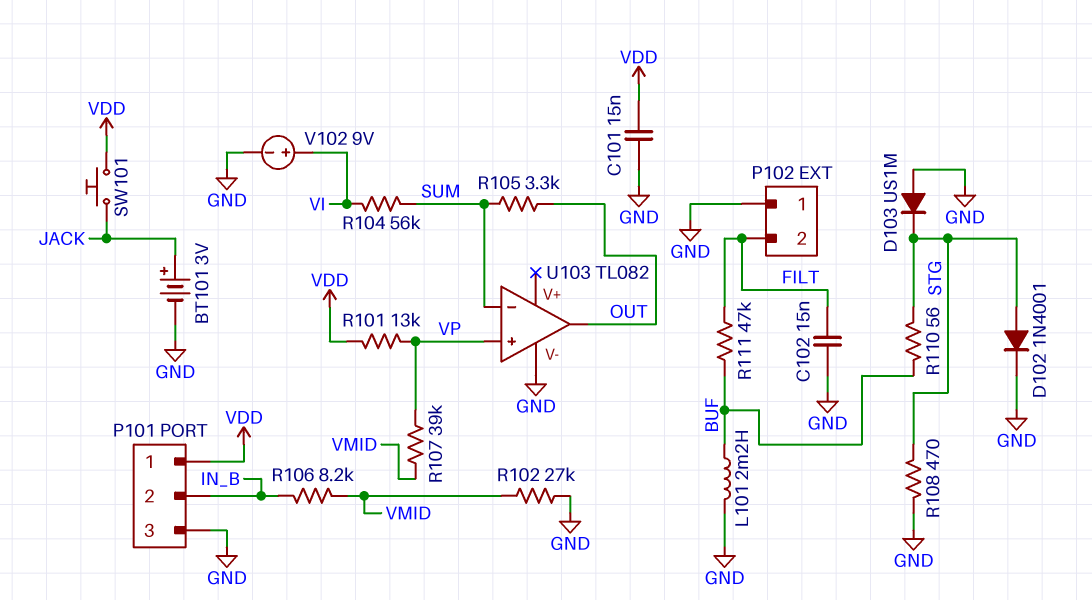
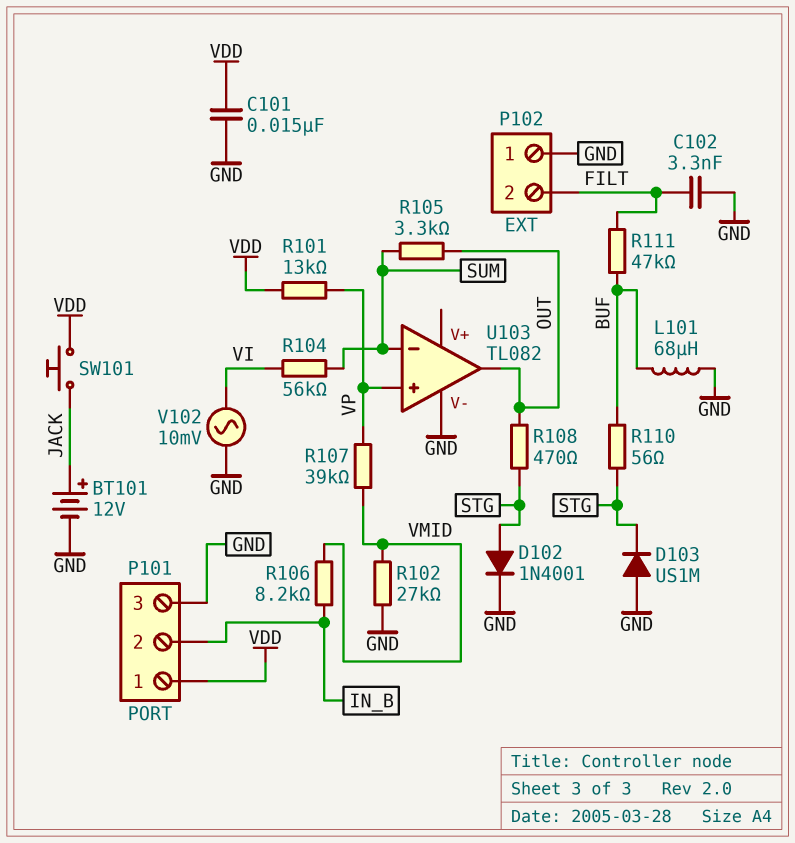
BT101: 3V (plus JACK, minus GND) -> 12V (plus JACK, minus GND)
C102: 15nF (FILT, GND) -> 3.3nF (FILT, GND)
L101: 2.2mH (BUF, GND) -> 68uH (BUF, GND)
R108: 470 (GND, STG) -> 470 (OUT, STG)
V102: 9V (plus VI, minus GND) -> AC 10mV (GND, VI)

══════

Show each line in the entries that holds the string "minus".

### RESPONSE AREA
BT101: 3V (plus JACK, minus GND) -> 12V (plus JACK, minus GND)
V102: 9V (plus VI, minus GND) -> AC 10mV (GND, VI)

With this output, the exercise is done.